··· Information supplied

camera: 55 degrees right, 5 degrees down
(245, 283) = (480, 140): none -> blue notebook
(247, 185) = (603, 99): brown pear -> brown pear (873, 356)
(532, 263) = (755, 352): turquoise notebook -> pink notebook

······
··· Information supplied

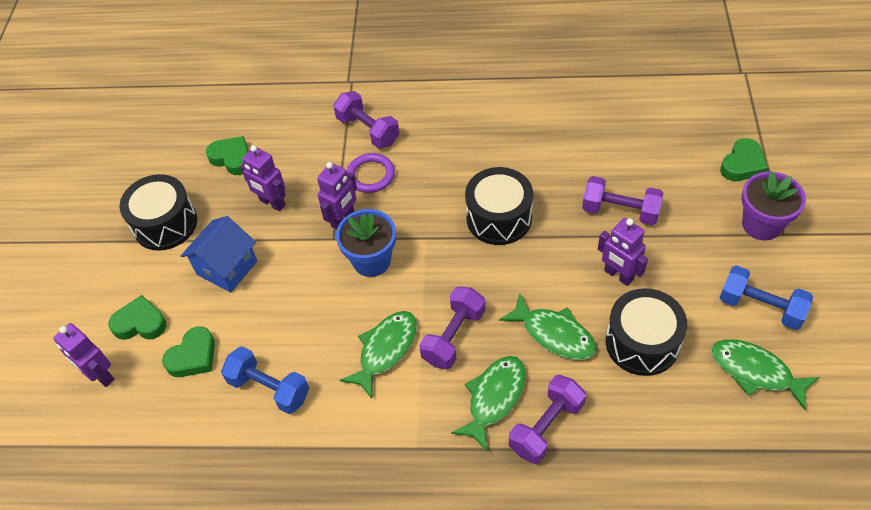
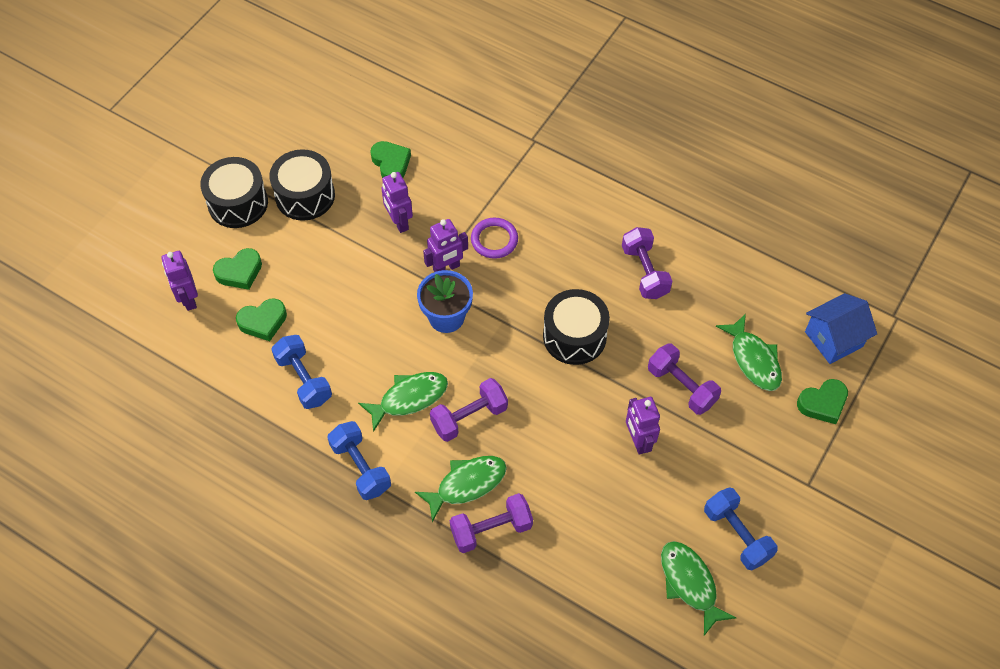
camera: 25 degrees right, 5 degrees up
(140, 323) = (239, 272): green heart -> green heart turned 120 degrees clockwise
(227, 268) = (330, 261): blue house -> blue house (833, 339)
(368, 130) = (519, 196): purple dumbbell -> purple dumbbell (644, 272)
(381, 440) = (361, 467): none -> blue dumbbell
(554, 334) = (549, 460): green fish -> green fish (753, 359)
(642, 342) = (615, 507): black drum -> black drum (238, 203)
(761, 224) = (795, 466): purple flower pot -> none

······
··· Information supplied

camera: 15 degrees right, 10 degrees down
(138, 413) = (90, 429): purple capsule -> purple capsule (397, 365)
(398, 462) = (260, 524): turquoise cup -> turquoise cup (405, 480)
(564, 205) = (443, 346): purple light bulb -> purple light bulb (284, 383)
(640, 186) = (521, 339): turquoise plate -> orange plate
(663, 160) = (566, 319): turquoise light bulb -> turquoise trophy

······

** What you have to do **
For each line above that carries the word "green", copy it out.

** Completed task **
(140, 323) = (239, 272): green heart -> green heart turned 120 degrees clockwise
(554, 334) = (549, 460): green fish -> green fish (753, 359)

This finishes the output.